• [Exercise requirements]
Below are entries to reproduce exactly, apart from their pictures.

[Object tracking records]
§ §

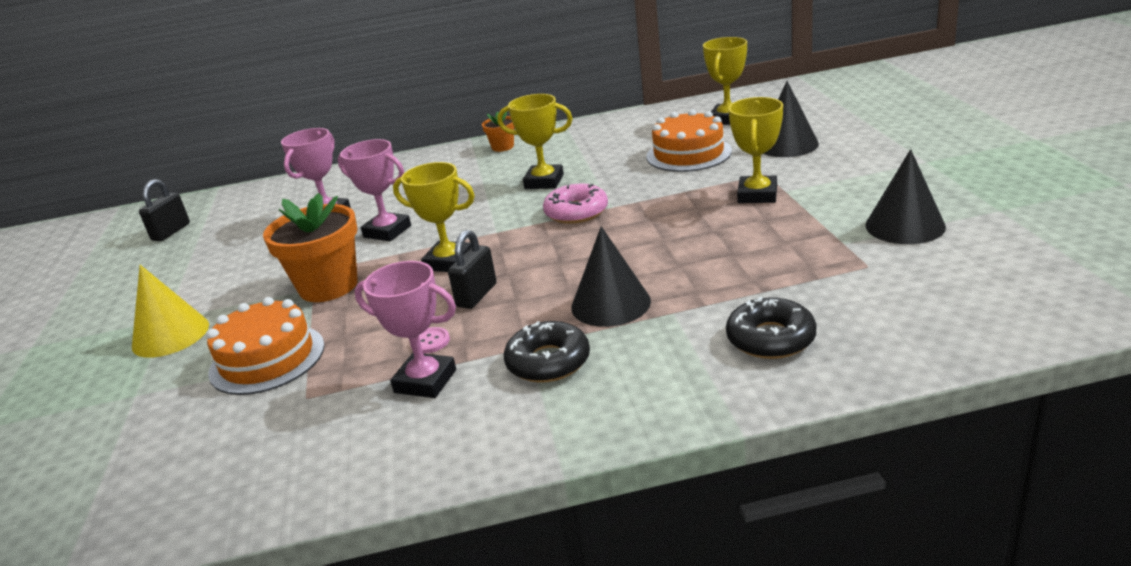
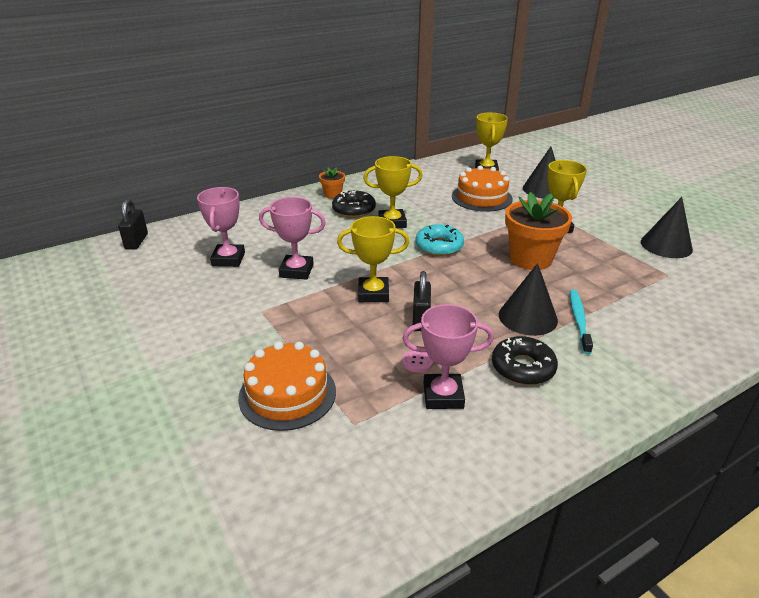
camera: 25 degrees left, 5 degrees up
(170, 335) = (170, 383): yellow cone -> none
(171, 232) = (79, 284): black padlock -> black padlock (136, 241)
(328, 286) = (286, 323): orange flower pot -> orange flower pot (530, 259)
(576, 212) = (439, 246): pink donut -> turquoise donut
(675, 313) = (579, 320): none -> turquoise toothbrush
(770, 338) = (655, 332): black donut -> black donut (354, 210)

§ §

• [Output of the exercise]
camera: 25 degrees left, 5 degrees up
(170, 335) = (170, 383): yellow cone -> none
(171, 232) = (79, 284): black padlock -> black padlock (136, 241)
(328, 286) = (286, 323): orange flower pot -> orange flower pot (530, 259)
(576, 212) = (439, 246): pink donut -> turquoise donut
(675, 313) = (579, 320): none -> turquoise toothbrush
(770, 338) = (655, 332): black donut -> black donut (354, 210)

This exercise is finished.